Before and after images:
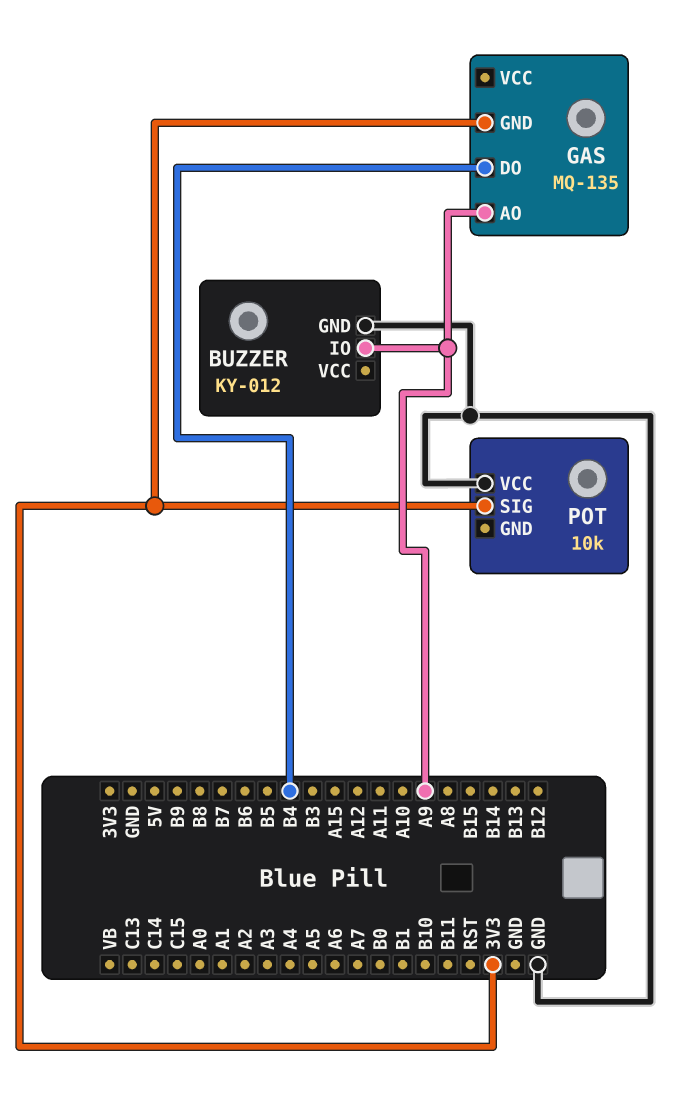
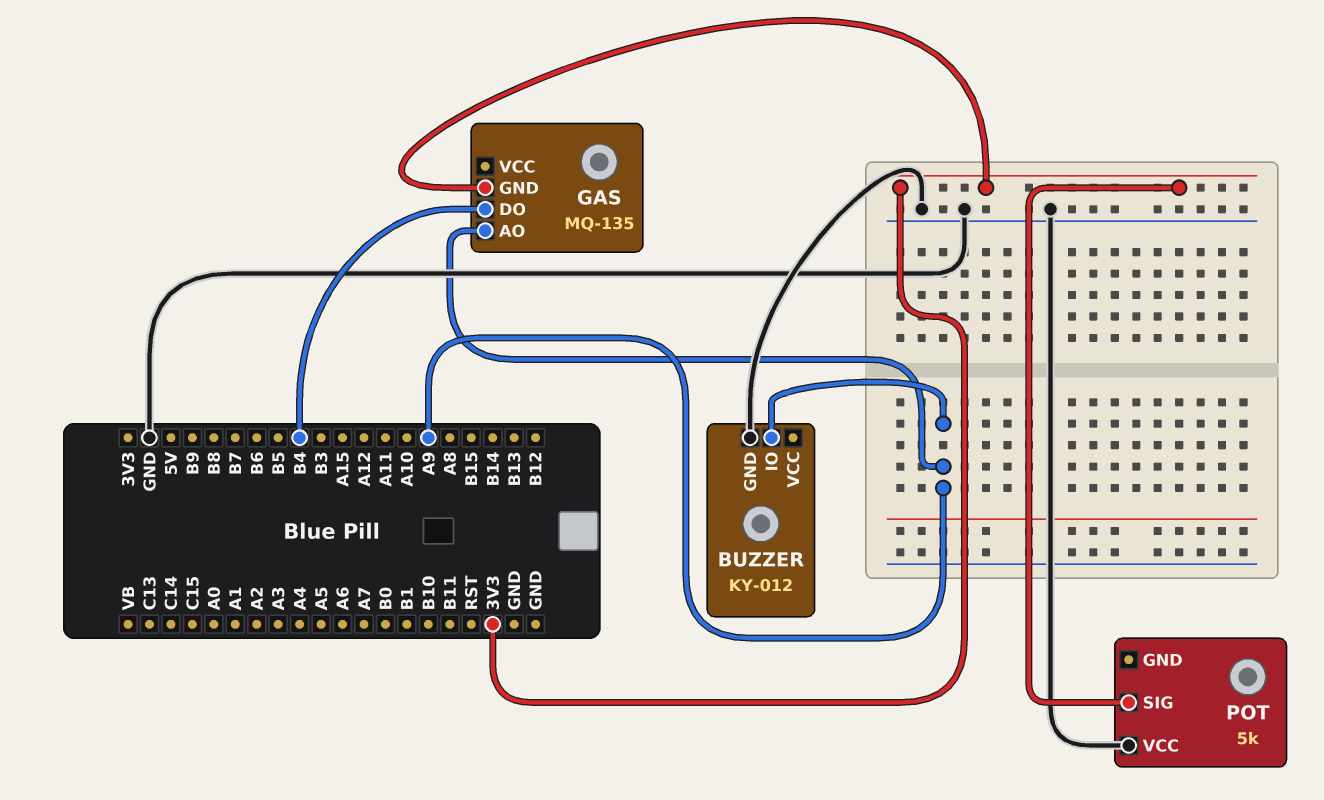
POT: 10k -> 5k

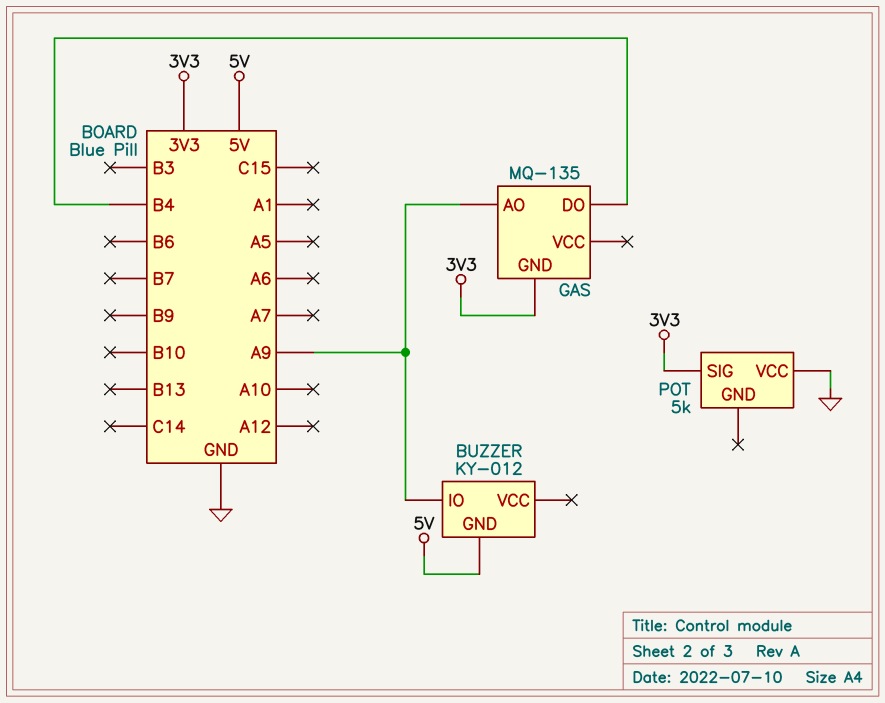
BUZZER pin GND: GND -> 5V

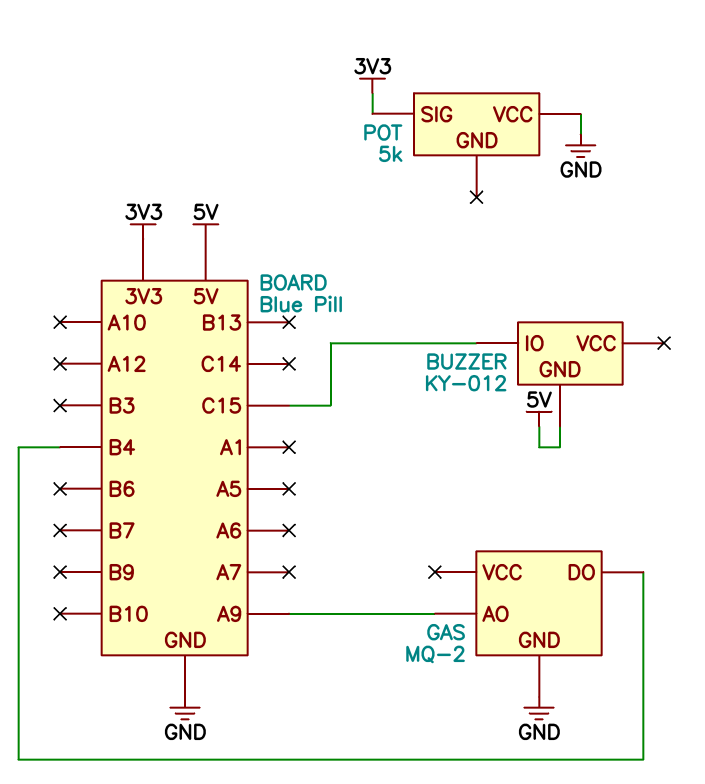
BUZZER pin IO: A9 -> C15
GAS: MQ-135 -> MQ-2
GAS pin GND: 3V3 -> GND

# TO DO:
Going through the data, count each line where the word "BUZZER" appears, and state only the total.

# WRITTEN SOLUTION:
2